### Work to be completed
Copy out each line below containing "NAND".

┌─ Data extract

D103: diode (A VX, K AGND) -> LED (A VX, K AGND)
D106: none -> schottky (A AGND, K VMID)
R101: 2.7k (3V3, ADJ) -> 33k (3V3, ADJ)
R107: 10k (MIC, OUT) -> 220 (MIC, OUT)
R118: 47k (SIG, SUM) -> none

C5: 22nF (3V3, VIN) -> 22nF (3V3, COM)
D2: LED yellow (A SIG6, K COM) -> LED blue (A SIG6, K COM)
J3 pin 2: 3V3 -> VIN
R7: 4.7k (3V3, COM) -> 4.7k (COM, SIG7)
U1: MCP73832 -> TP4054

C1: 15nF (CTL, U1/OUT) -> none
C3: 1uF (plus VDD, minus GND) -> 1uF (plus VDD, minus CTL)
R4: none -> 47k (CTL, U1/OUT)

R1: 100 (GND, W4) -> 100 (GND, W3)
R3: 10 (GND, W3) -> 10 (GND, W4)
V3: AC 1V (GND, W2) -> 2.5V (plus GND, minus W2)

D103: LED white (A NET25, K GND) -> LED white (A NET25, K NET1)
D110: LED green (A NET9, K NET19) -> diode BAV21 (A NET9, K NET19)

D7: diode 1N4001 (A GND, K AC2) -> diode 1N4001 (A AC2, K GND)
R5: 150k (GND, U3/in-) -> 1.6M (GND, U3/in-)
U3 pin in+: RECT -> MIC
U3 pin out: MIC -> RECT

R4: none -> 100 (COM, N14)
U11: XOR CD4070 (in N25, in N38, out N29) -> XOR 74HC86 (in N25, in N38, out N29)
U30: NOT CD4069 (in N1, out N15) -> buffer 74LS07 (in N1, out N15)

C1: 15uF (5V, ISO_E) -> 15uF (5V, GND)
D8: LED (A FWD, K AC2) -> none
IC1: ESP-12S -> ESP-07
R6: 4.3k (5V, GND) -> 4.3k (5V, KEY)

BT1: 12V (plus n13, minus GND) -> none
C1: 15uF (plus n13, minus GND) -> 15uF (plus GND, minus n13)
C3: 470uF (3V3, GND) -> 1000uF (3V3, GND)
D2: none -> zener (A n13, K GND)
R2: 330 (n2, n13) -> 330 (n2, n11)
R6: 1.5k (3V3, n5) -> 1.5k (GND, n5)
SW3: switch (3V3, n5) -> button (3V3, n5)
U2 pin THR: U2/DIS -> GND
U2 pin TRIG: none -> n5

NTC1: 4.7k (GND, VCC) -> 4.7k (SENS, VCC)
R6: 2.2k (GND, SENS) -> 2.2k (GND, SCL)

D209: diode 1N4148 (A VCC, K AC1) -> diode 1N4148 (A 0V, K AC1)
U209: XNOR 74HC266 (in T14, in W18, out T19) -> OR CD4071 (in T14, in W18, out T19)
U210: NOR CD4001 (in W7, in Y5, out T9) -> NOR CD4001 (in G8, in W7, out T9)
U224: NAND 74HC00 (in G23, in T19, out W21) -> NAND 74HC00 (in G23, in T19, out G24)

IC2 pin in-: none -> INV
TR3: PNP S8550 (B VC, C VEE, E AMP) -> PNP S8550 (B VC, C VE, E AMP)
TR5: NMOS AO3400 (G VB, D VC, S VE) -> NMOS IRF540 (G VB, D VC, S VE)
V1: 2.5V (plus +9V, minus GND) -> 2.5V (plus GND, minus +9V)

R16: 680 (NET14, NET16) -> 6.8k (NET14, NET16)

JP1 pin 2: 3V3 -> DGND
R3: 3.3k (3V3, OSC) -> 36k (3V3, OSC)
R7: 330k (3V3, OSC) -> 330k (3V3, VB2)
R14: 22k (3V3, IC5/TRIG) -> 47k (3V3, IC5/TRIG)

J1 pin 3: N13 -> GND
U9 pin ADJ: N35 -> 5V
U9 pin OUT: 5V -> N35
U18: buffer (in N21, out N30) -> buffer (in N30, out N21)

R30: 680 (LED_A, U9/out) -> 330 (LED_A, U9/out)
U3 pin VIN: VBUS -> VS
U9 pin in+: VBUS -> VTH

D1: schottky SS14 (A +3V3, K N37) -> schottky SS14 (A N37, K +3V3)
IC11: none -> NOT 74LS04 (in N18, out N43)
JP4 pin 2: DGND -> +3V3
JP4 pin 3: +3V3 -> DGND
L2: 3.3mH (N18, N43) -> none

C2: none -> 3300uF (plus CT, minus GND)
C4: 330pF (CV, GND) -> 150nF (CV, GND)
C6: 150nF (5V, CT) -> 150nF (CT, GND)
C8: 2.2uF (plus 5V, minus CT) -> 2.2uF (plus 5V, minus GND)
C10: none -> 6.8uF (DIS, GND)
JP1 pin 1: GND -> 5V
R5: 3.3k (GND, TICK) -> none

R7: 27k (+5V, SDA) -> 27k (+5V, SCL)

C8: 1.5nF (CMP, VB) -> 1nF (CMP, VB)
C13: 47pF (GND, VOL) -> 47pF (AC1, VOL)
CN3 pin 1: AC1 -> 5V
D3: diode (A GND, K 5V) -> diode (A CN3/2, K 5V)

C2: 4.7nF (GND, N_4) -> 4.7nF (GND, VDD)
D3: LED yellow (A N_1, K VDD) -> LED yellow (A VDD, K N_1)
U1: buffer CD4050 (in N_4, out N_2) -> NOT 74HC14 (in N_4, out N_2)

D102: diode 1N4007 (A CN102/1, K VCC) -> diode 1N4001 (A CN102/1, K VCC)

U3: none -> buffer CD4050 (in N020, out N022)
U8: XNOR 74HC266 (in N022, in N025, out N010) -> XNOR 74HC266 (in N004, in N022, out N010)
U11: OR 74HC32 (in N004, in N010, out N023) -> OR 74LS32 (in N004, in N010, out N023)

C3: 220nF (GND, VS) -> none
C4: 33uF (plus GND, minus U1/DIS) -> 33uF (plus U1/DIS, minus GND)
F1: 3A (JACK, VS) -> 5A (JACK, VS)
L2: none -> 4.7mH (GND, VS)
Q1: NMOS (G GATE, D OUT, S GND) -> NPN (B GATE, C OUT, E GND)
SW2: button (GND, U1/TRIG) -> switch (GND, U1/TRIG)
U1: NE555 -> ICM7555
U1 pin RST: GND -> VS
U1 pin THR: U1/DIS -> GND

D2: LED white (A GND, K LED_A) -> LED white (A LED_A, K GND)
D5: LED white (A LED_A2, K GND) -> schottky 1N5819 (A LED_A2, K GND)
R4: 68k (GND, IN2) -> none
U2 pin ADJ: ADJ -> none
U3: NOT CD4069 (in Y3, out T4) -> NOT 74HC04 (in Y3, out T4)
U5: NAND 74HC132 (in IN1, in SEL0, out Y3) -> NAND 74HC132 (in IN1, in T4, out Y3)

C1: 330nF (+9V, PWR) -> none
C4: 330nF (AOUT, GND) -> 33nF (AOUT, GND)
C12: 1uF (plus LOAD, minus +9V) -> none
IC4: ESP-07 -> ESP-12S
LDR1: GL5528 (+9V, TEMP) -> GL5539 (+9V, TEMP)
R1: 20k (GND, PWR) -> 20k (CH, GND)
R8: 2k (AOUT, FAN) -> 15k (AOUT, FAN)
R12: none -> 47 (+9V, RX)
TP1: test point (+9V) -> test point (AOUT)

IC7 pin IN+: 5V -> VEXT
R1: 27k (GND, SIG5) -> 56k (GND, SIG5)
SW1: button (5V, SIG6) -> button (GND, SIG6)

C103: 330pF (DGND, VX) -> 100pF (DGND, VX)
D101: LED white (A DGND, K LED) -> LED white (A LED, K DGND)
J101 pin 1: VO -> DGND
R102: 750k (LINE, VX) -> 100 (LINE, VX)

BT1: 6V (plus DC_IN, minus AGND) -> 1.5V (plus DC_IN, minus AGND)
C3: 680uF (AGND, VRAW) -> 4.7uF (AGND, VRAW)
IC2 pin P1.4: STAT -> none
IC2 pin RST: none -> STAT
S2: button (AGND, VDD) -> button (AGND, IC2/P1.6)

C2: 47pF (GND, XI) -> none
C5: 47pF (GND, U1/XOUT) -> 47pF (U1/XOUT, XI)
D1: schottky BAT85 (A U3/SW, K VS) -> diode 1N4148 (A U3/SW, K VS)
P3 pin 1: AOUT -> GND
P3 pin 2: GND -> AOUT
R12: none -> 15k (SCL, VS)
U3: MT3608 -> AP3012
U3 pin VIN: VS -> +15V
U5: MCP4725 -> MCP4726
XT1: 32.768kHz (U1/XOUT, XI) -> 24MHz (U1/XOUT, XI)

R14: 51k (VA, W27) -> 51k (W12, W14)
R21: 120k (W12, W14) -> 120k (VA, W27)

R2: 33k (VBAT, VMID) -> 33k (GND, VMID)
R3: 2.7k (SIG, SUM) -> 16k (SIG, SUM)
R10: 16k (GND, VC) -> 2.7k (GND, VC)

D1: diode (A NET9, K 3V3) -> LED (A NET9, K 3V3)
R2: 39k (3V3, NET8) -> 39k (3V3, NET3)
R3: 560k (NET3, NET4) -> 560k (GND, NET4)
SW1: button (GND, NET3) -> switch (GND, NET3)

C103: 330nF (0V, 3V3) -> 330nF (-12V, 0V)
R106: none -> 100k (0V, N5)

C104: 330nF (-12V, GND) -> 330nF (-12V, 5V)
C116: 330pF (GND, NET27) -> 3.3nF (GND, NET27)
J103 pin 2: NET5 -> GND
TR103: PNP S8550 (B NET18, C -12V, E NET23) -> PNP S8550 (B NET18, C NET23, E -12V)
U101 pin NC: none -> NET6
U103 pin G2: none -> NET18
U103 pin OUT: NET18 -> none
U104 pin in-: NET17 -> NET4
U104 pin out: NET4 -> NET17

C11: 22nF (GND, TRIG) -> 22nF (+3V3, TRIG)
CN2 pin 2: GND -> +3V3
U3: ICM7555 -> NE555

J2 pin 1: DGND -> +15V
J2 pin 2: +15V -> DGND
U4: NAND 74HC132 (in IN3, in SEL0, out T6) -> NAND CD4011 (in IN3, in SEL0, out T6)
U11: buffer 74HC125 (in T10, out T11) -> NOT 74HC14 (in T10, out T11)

└─

### Result below
U224: NAND 74HC00 (in G23, in T19, out W21) -> NAND 74HC00 (in G23, in T19, out G24)
U5: NAND 74HC132 (in IN1, in SEL0, out Y3) -> NAND 74HC132 (in IN1, in T4, out Y3)
U4: NAND 74HC132 (in IN3, in SEL0, out T6) -> NAND CD4011 (in IN3, in SEL0, out T6)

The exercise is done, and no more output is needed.